> [Listed entries]:
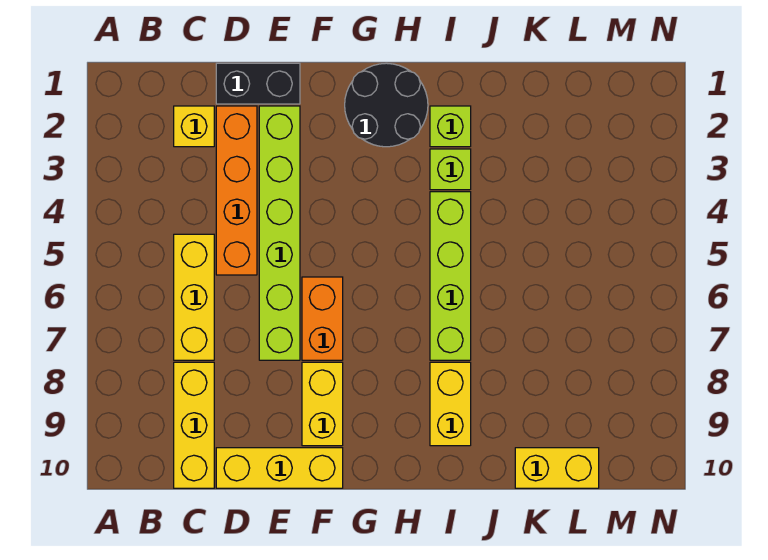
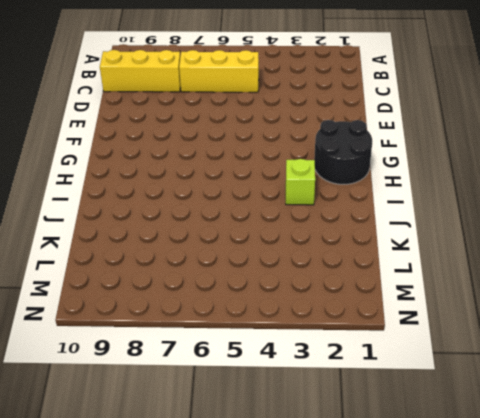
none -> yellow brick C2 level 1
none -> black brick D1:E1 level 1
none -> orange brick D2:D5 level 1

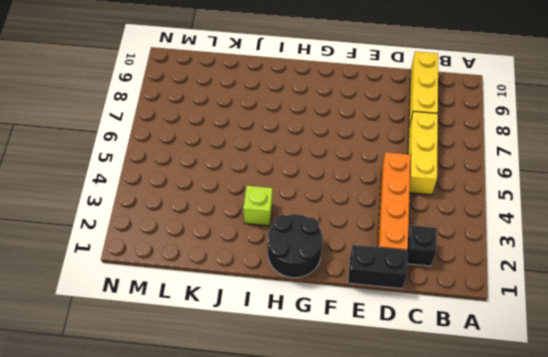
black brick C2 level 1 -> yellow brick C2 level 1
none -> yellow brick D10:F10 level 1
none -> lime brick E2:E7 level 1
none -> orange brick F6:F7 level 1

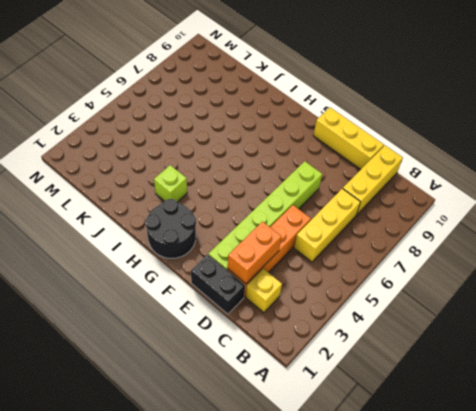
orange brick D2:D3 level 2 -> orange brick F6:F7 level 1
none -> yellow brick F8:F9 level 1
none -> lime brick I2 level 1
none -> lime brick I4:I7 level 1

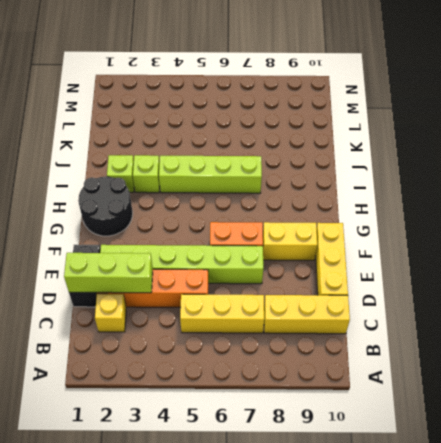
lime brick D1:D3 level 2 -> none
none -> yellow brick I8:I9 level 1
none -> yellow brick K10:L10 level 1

> [Directions]: Output exactly and only the lines from the line containing "none -> lime brick I4:I7 level 1" to the end of the entries, both included, and omit every picture.

> [Solution below]:
none -> lime brick I4:I7 level 1

lime brick D1:D3 level 2 -> none
none -> yellow brick I8:I9 level 1
none -> yellow brick K10:L10 level 1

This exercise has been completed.